**Exercise prompt**
Only lines containing the string "FILT" belong in the answer; find them in the records and copy them.
===== Entries provided =====
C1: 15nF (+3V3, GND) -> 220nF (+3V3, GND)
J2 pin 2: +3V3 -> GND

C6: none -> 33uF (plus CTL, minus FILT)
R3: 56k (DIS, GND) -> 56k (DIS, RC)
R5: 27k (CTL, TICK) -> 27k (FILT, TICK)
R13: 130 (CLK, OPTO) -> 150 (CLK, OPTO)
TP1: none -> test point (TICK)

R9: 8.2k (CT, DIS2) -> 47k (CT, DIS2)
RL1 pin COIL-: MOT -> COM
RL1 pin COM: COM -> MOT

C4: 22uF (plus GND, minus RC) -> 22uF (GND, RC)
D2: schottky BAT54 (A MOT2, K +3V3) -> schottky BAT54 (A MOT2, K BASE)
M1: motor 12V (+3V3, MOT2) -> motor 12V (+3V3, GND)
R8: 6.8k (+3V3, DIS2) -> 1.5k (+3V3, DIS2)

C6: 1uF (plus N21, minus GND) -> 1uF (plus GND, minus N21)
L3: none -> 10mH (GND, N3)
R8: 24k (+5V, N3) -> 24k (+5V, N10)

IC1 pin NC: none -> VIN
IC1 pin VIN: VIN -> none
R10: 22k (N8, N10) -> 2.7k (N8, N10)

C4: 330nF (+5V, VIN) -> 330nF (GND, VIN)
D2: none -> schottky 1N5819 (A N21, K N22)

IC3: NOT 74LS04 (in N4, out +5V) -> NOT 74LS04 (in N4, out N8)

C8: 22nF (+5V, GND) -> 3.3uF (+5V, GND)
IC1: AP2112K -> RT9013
=====
**Answer to this task**
C6: none -> 33uF (plus CTL, minus FILT)
R5: 27k (CTL, TICK) -> 27k (FILT, TICK)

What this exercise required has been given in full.